Keeping every word the same, return the listing from its first line until the line holding "pink semicircle: (320, 321)" has been returned as well.

Source records: Begin

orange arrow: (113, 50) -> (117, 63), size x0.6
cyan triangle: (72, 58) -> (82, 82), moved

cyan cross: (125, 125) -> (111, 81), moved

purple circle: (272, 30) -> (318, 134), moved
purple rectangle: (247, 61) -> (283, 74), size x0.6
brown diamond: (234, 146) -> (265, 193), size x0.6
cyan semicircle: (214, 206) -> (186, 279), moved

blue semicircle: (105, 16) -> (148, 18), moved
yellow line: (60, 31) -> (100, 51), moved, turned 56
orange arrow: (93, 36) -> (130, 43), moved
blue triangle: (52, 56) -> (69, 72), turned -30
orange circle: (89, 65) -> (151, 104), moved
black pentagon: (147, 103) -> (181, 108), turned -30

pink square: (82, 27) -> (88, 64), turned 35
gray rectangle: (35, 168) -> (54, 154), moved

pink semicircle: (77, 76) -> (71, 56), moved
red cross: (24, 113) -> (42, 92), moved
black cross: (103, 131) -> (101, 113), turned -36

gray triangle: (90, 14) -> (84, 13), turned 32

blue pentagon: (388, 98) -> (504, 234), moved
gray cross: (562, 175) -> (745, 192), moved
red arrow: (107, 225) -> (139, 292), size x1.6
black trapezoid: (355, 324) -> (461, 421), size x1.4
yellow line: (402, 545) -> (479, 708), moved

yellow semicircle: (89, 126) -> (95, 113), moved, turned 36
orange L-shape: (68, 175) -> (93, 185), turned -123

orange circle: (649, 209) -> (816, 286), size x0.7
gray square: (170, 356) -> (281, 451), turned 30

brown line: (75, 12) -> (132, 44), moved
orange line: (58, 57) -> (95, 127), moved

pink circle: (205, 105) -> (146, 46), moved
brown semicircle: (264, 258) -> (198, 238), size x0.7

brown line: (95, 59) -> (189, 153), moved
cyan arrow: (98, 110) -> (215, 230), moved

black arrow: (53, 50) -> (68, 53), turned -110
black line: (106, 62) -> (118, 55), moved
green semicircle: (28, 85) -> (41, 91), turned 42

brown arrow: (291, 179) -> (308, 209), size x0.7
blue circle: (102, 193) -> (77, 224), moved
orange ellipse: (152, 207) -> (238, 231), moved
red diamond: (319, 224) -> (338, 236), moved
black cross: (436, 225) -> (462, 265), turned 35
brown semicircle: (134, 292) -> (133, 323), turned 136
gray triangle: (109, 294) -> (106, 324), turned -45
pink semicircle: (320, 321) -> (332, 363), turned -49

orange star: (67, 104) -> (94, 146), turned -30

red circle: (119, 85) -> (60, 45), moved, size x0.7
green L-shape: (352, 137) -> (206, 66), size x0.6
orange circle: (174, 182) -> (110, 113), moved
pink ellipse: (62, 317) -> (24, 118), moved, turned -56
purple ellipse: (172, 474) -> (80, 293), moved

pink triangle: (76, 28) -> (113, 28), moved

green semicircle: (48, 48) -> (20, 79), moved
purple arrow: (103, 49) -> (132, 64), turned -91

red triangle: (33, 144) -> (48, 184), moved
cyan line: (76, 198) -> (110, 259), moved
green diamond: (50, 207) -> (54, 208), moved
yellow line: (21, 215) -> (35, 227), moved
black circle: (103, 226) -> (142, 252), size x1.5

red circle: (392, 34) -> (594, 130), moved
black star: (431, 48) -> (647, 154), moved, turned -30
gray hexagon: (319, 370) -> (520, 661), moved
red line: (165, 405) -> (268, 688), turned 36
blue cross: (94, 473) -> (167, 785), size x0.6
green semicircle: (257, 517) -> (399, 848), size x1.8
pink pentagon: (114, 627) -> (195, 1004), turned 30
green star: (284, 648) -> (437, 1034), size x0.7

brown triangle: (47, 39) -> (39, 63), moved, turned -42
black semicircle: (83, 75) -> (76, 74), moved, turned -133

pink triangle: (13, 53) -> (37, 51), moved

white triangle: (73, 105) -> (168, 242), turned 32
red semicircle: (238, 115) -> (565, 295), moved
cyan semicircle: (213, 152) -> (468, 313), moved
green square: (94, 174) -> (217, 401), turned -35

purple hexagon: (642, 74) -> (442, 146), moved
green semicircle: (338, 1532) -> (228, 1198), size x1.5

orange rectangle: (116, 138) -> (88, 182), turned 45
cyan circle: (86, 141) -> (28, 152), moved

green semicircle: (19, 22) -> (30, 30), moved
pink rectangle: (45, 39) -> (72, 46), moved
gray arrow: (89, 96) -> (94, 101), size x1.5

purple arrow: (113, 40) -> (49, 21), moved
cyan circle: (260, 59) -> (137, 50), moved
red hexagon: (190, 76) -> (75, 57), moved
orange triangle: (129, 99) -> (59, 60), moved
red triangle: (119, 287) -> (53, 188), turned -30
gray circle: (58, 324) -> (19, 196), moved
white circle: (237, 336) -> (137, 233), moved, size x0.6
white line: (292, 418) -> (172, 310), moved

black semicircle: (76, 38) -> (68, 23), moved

Source records: End

Answer area →
orange arrow: (113, 50) -> (117, 63), size x0.6
cyan triangle: (72, 58) -> (82, 82), moved

cyan cross: (125, 125) -> (111, 81), moved

purple circle: (272, 30) -> (318, 134), moved
purple rectangle: (247, 61) -> (283, 74), size x0.6
brown diamond: (234, 146) -> (265, 193), size x0.6
cyan semicircle: (214, 206) -> (186, 279), moved

blue semicircle: (105, 16) -> (148, 18), moved
yellow line: (60, 31) -> (100, 51), moved, turned 56
orange arrow: (93, 36) -> (130, 43), moved
blue triangle: (52, 56) -> (69, 72), turned -30
orange circle: (89, 65) -> (151, 104), moved
black pentagon: (147, 103) -> (181, 108), turned -30

pink square: (82, 27) -> (88, 64), turned 35
gray rectangle: (35, 168) -> (54, 154), moved

pink semicircle: (77, 76) -> (71, 56), moved
red cross: (24, 113) -> (42, 92), moved
black cross: (103, 131) -> (101, 113), turned -36

gray triangle: (90, 14) -> (84, 13), turned 32

blue pentagon: (388, 98) -> (504, 234), moved
gray cross: (562, 175) -> (745, 192), moved
red arrow: (107, 225) -> (139, 292), size x1.6
black trapezoid: (355, 324) -> (461, 421), size x1.4
yellow line: (402, 545) -> (479, 708), moved

yellow semicircle: (89, 126) -> (95, 113), moved, turned 36
orange L-shape: (68, 175) -> (93, 185), turned -123

orange circle: (649, 209) -> (816, 286), size x0.7
gray square: (170, 356) -> (281, 451), turned 30

brown line: (75, 12) -> (132, 44), moved
orange line: (58, 57) -> (95, 127), moved

pink circle: (205, 105) -> (146, 46), moved
brown semicircle: (264, 258) -> (198, 238), size x0.7

brown line: (95, 59) -> (189, 153), moved
cyan arrow: (98, 110) -> (215, 230), moved

black arrow: (53, 50) -> (68, 53), turned -110
black line: (106, 62) -> (118, 55), moved
green semicircle: (28, 85) -> (41, 91), turned 42

brown arrow: (291, 179) -> (308, 209), size x0.7
blue circle: (102, 193) -> (77, 224), moved
orange ellipse: (152, 207) -> (238, 231), moved
red diamond: (319, 224) -> (338, 236), moved
black cross: (436, 225) -> (462, 265), turned 35
brown semicircle: (134, 292) -> (133, 323), turned 136
gray triangle: (109, 294) -> (106, 324), turned -45
pink semicircle: (320, 321) -> (332, 363), turned -49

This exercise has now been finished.